===== Data shown =====
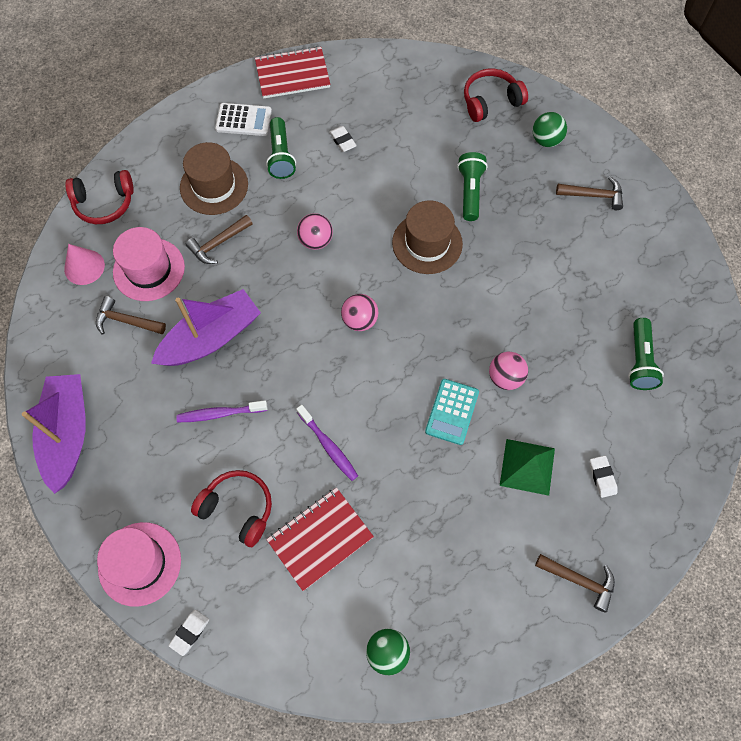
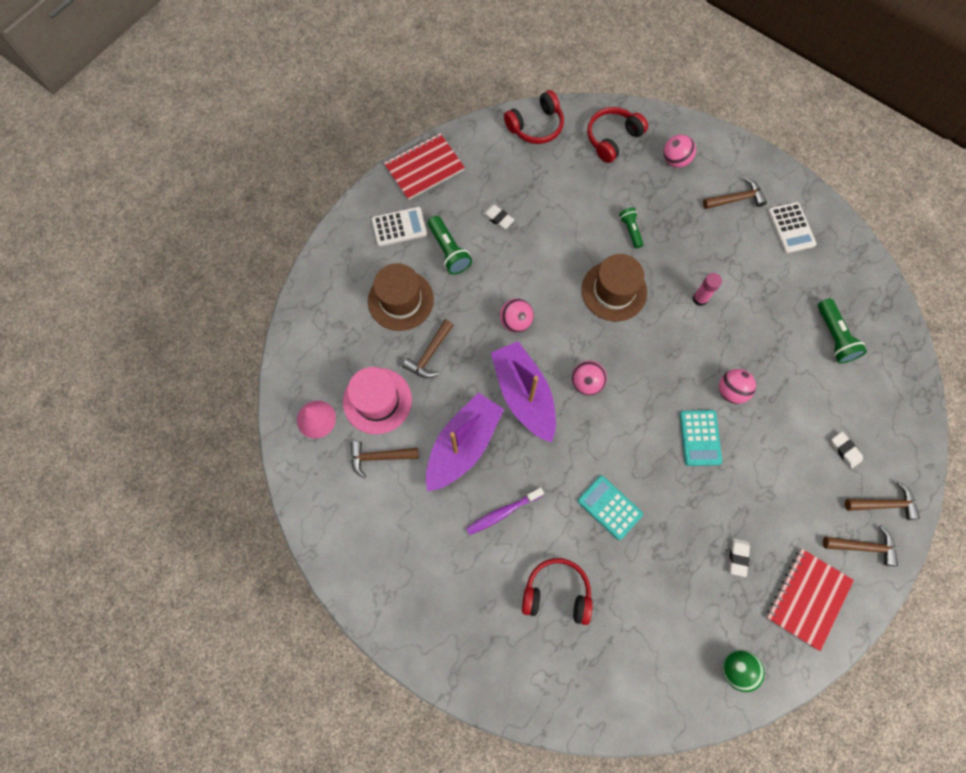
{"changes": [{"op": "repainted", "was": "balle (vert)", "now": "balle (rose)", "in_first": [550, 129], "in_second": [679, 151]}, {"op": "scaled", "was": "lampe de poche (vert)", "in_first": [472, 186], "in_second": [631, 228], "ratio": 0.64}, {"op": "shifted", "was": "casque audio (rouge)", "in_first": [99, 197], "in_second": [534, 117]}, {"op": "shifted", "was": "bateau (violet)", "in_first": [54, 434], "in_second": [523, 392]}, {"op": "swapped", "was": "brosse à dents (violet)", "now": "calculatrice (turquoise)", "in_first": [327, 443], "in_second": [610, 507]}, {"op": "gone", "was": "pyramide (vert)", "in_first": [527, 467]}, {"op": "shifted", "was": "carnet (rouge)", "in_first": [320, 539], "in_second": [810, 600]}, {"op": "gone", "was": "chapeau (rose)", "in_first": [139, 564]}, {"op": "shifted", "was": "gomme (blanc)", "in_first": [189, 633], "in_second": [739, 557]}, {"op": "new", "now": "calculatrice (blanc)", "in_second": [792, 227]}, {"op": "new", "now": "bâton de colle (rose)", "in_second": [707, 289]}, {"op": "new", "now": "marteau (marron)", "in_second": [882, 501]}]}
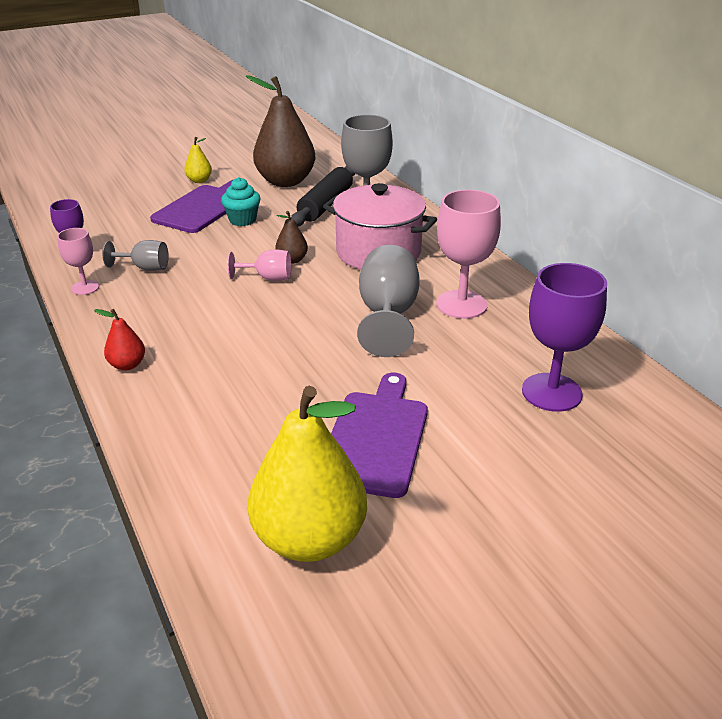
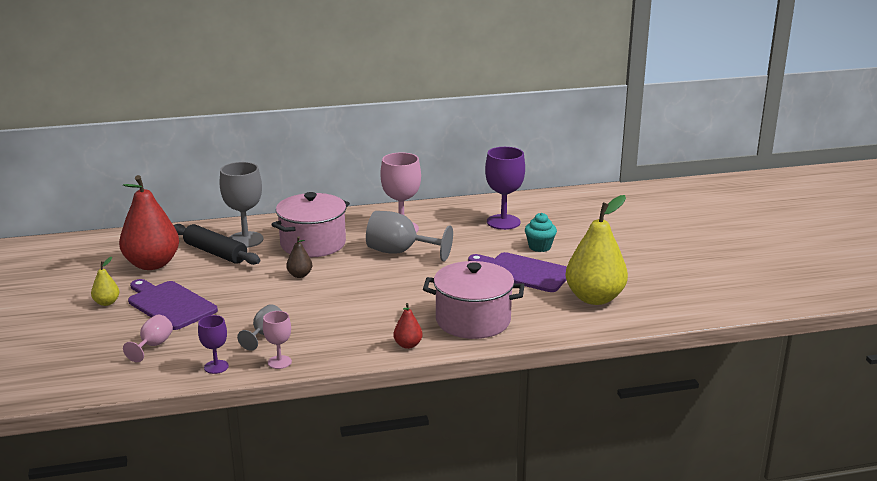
{"changes": [{"op": "repainted", "was": "poire (marron)", "now": "poire (rouge)", "in_first": [281, 131], "in_second": [149, 222]}, {"op": "shifted", "was": "muffin (turquoise)", "in_first": [241, 201], "in_second": [541, 232]}, {"op": "shifted", "was": "verre à pied (rose)", "in_first": [259, 265], "in_second": [148, 338]}, {"op": "new", "now": "marmite (rose)", "in_second": [474, 300]}]}
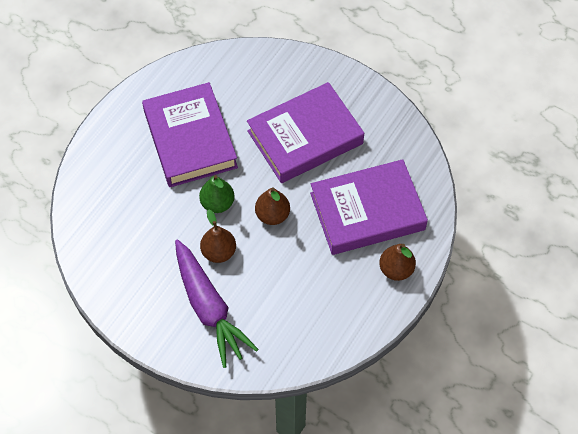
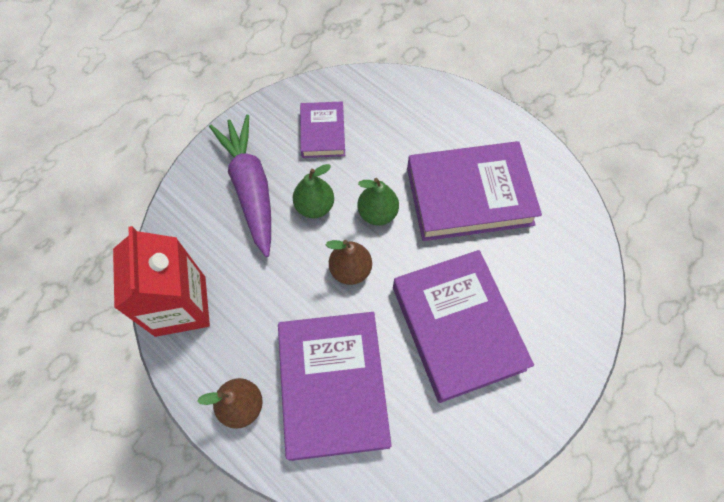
{"changes": [{"op": "repainted", "was": "poire (marron)", "now": "poire (vert)", "in_first": [218, 236], "in_second": [313, 191]}, {"op": "rotated", "was": "carotte (violet)", "in_first": [217, 303], "in_second": [240, 186], "clockwise": 90}, {"op": "new", "now": "livre (violet)", "in_second": [322, 129]}, {"op": "new", "now": "brique de lait (rouge)", "in_second": [161, 281]}]}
=====
> **Task item**
Exact copy, no images: rewrite the entire listing above.

> **Result for this task**
{"changes": [{"op": "repainted", "was": "balle (vert)", "now": "balle (rose)", "in_first": [550, 129], "in_second": [679, 151]}, {"op": "scaled", "was": "lampe de poche (vert)", "in_first": [472, 186], "in_second": [631, 228], "ratio": 0.64}, {"op": "shifted", "was": "casque audio (rouge)", "in_first": [99, 197], "in_second": [534, 117]}, {"op": "shifted", "was": "bateau (violet)", "in_first": [54, 434], "in_second": [523, 392]}, {"op": "swapped", "was": "brosse à dents (violet)", "now": "calculatrice (turquoise)", "in_first": [327, 443], "in_second": [610, 507]}, {"op": "gone", "was": "pyramide (vert)", "in_first": [527, 467]}, {"op": "shifted", "was": "carnet (rouge)", "in_first": [320, 539], "in_second": [810, 600]}, {"op": "gone", "was": "chapeau (rose)", "in_first": [139, 564]}, {"op": "shifted", "was": "gomme (blanc)", "in_first": [189, 633], "in_second": [739, 557]}, {"op": "new", "now": "calculatrice (blanc)", "in_second": [792, 227]}, {"op": "new", "now": "bâton de colle (rose)", "in_second": [707, 289]}, {"op": "new", "now": "marteau (marron)", "in_second": [882, 501]}]}
{"changes": [{"op": "repainted", "was": "poire (marron)", "now": "poire (rouge)", "in_first": [281, 131], "in_second": [149, 222]}, {"op": "shifted", "was": "muffin (turquoise)", "in_first": [241, 201], "in_second": [541, 232]}, {"op": "shifted", "was": "verre à pied (rose)", "in_first": [259, 265], "in_second": [148, 338]}, {"op": "new", "now": "marmite (rose)", "in_second": [474, 300]}]}
{"changes": [{"op": "repainted", "was": "poire (marron)", "now": "poire (vert)", "in_first": [218, 236], "in_second": [313, 191]}, {"op": "rotated", "was": "carotte (violet)", "in_first": [217, 303], "in_second": [240, 186], "clockwise": 90}, {"op": "new", "now": "livre (violet)", "in_second": [322, 129]}, {"op": "new", "now": "brique de lait (rouge)", "in_second": [161, 281]}]}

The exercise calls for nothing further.